* Given data:
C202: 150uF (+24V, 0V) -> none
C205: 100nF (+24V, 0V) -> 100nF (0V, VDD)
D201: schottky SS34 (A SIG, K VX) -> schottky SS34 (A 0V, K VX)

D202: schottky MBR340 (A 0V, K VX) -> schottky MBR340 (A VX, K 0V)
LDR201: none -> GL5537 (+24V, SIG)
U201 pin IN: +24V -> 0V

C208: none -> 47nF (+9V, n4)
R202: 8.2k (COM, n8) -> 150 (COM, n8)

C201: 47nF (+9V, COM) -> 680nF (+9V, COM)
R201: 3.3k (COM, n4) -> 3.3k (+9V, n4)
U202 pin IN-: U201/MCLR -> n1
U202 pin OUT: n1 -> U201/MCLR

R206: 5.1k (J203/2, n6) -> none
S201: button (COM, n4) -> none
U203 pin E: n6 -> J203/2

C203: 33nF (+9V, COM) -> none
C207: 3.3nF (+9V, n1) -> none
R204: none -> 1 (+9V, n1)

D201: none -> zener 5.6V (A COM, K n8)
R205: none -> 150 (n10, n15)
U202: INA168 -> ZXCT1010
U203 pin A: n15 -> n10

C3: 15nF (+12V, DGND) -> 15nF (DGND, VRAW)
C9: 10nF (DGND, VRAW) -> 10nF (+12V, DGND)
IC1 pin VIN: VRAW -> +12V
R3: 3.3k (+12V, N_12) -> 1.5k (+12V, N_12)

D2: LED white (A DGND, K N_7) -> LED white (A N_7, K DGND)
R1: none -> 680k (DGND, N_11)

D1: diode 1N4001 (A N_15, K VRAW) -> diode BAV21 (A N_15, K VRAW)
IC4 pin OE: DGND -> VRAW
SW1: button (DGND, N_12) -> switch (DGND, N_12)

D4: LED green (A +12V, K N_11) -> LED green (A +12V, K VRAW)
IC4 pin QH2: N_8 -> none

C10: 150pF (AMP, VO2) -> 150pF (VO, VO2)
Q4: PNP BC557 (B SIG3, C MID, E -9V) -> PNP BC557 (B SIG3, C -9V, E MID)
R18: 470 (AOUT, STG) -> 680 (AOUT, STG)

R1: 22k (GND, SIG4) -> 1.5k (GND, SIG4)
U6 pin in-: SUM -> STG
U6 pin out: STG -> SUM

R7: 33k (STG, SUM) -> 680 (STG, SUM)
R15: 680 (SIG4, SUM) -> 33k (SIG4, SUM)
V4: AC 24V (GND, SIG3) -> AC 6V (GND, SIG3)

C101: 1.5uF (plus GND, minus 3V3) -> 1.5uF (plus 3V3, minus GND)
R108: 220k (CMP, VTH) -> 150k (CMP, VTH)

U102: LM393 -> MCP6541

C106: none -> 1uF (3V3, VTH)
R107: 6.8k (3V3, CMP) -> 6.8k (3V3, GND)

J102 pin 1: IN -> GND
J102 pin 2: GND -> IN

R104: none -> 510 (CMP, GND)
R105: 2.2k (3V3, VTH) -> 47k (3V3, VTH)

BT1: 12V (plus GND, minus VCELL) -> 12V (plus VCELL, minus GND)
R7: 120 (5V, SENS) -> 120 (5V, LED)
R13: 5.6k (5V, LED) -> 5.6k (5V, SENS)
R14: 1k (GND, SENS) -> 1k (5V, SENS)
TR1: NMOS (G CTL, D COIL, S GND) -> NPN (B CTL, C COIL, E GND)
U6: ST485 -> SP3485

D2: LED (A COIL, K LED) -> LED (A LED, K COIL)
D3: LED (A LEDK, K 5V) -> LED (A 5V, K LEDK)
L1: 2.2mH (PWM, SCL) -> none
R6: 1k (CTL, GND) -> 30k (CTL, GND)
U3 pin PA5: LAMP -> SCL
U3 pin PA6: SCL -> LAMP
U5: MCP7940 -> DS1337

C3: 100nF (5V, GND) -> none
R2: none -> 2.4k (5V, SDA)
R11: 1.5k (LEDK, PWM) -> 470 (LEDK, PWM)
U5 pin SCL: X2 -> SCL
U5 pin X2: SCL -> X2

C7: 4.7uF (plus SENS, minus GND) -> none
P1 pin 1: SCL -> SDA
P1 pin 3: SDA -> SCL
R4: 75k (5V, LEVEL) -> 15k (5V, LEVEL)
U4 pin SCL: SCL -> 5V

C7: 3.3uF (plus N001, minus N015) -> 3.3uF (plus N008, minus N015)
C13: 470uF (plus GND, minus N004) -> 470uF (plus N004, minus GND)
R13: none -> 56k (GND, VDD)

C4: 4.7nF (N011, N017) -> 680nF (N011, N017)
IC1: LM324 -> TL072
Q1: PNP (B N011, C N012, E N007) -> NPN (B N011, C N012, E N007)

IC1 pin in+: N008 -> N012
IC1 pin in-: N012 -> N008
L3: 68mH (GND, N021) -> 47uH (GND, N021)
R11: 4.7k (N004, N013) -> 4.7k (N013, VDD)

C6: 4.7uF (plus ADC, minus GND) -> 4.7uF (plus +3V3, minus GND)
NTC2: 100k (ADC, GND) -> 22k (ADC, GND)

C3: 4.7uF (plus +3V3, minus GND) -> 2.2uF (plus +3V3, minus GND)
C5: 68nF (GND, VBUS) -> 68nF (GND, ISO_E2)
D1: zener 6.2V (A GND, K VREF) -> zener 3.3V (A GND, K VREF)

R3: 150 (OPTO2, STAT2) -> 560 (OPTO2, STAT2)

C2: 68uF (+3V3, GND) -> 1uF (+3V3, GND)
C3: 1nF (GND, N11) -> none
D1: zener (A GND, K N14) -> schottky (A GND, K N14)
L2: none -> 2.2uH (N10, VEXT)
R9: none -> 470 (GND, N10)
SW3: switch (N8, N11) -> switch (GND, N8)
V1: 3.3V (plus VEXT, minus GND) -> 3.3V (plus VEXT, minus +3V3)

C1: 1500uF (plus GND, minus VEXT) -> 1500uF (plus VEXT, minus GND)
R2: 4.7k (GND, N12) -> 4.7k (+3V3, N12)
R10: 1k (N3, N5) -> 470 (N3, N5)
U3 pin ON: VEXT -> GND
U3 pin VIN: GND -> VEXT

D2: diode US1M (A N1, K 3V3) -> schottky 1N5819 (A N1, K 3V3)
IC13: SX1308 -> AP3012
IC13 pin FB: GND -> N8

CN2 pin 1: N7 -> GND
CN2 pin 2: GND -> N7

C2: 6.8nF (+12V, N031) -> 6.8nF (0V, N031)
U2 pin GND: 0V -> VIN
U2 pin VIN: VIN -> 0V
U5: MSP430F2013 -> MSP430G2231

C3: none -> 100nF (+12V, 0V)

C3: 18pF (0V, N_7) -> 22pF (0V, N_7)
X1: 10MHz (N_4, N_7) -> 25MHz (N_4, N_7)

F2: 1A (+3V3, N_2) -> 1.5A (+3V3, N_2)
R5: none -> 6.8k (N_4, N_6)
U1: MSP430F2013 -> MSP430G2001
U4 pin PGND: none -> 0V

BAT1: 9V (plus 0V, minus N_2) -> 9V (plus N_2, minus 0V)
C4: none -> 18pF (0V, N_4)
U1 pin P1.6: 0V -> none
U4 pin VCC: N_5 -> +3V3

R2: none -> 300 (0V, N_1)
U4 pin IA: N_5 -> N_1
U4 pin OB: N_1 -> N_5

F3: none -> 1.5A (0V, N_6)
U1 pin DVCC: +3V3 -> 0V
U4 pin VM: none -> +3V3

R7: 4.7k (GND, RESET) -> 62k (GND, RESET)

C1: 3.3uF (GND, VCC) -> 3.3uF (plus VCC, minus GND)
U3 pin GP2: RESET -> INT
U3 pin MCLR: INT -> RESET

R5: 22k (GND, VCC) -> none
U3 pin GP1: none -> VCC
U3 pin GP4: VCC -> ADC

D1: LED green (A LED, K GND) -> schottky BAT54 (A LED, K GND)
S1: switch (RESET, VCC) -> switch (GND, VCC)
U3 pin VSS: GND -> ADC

* What to work on: Give back exactly the lines above, from the line containing "C7: 4.7uF (plus SENS, minus GND) -> none" through the line containing "C13: 470uF (plus", with both end lines and nothing more.

* Expected answer:
C7: 4.7uF (plus SENS, minus GND) -> none
P1 pin 1: SCL -> SDA
P1 pin 3: SDA -> SCL
R4: 75k (5V, LEVEL) -> 15k (5V, LEVEL)
U4 pin SCL: SCL -> 5V

C7: 3.3uF (plus N001, minus N015) -> 3.3uF (plus N008, minus N015)
C13: 470uF (plus GND, minus N004) -> 470uF (plus N004, minus GND)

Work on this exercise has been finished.